Please set down the entries below once more, exactly.

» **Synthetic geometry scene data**
=======

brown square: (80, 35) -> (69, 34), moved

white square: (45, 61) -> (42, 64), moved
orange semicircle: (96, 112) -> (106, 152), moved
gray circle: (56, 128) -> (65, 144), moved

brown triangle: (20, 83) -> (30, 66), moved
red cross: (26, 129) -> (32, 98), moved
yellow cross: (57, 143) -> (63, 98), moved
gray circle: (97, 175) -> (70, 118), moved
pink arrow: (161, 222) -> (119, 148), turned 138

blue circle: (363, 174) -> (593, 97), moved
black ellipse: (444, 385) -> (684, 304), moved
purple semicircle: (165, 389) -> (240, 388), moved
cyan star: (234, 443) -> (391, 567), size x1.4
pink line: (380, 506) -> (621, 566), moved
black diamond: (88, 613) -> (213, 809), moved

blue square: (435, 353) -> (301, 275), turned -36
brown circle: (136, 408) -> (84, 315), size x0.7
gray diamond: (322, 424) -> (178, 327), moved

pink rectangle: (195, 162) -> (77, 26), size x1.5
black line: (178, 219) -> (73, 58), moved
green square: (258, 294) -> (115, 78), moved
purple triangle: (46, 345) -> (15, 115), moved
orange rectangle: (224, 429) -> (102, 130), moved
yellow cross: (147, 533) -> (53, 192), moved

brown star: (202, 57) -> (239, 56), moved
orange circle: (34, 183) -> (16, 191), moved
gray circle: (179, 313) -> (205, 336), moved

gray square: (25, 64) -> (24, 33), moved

=======

» **Your response**
brown square: (80, 35) -> (69, 34), moved

white square: (45, 61) -> (42, 64), moved
orange semicircle: (96, 112) -> (106, 152), moved
gray circle: (56, 128) -> (65, 144), moved

brown triangle: (20, 83) -> (30, 66), moved
red cross: (26, 129) -> (32, 98), moved
yellow cross: (57, 143) -> (63, 98), moved
gray circle: (97, 175) -> (70, 118), moved
pink arrow: (161, 222) -> (119, 148), turned 138

blue circle: (363, 174) -> (593, 97), moved
black ellipse: (444, 385) -> (684, 304), moved
purple semicircle: (165, 389) -> (240, 388), moved
cyan star: (234, 443) -> (391, 567), size x1.4
pink line: (380, 506) -> (621, 566), moved
black diamond: (88, 613) -> (213, 809), moved

blue square: (435, 353) -> (301, 275), turned -36
brown circle: (136, 408) -> (84, 315), size x0.7
gray diamond: (322, 424) -> (178, 327), moved

pink rectangle: (195, 162) -> (77, 26), size x1.5
black line: (178, 219) -> (73, 58), moved
green square: (258, 294) -> (115, 78), moved
purple triangle: (46, 345) -> (15, 115), moved
orange rectangle: (224, 429) -> (102, 130), moved
yellow cross: (147, 533) -> (53, 192), moved

brown star: (202, 57) -> (239, 56), moved
orange circle: (34, 183) -> (16, 191), moved
gray circle: (179, 313) -> (205, 336), moved

gray square: (25, 64) -> (24, 33), moved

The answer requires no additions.